*Work task*. The records that follow are to be transcribed in full, without their images.

======

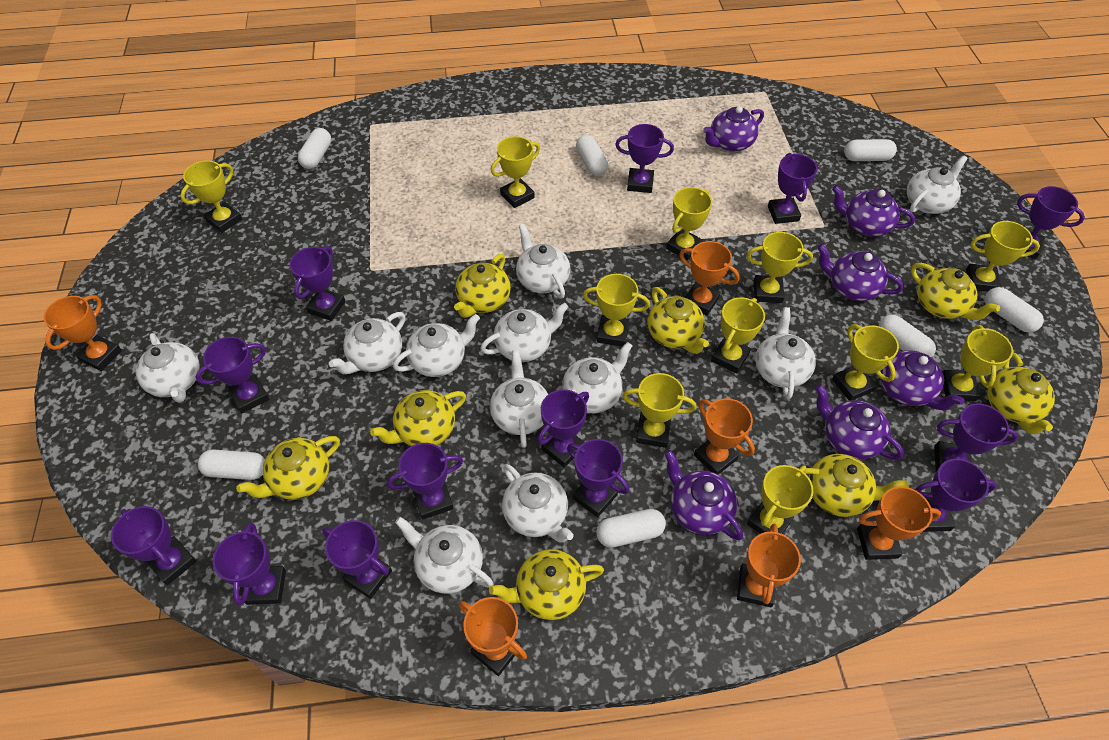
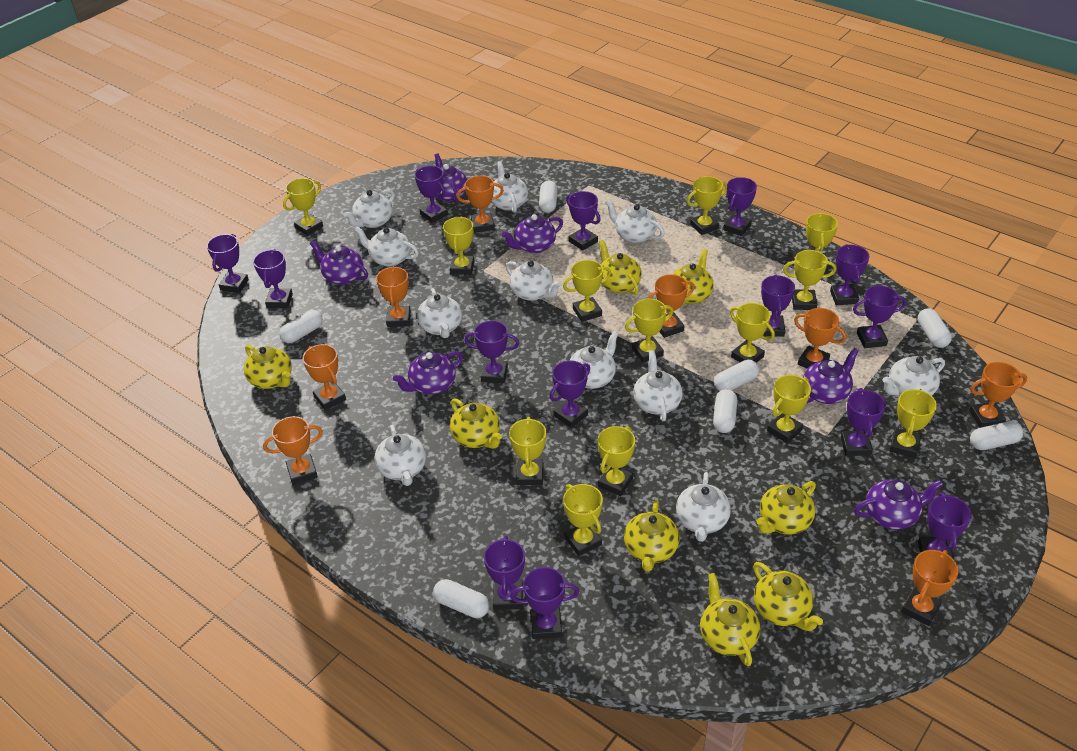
orange trophy: 6 -> 8
purple trophy: 13 -> 14
yellow trophy: 11 -> 13

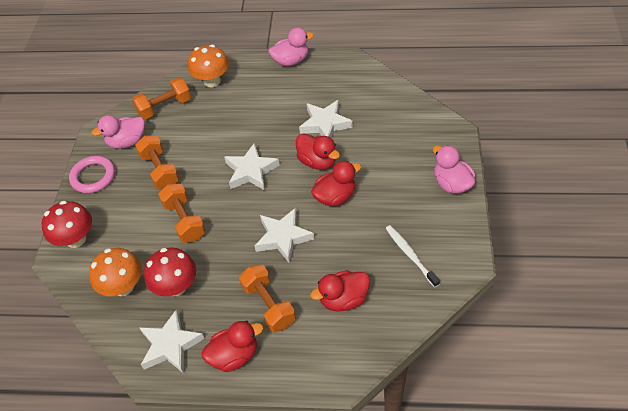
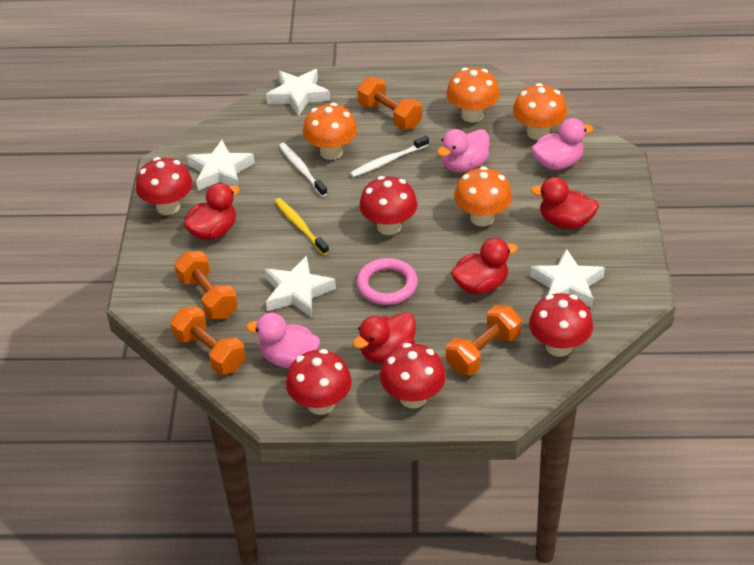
orange mushroom: 2 -> 4
red mushroom: 2 -> 5
white toothbrush: 1 -> 2
yellow toothbrush: 0 -> 1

======

*Output of the exercise*.
orange trophy: 6 -> 8
purple trophy: 13 -> 14
yellow trophy: 11 -> 13

orange mushroom: 2 -> 4
red mushroom: 2 -> 5
white toothbrush: 1 -> 2
yellow toothbrush: 0 -> 1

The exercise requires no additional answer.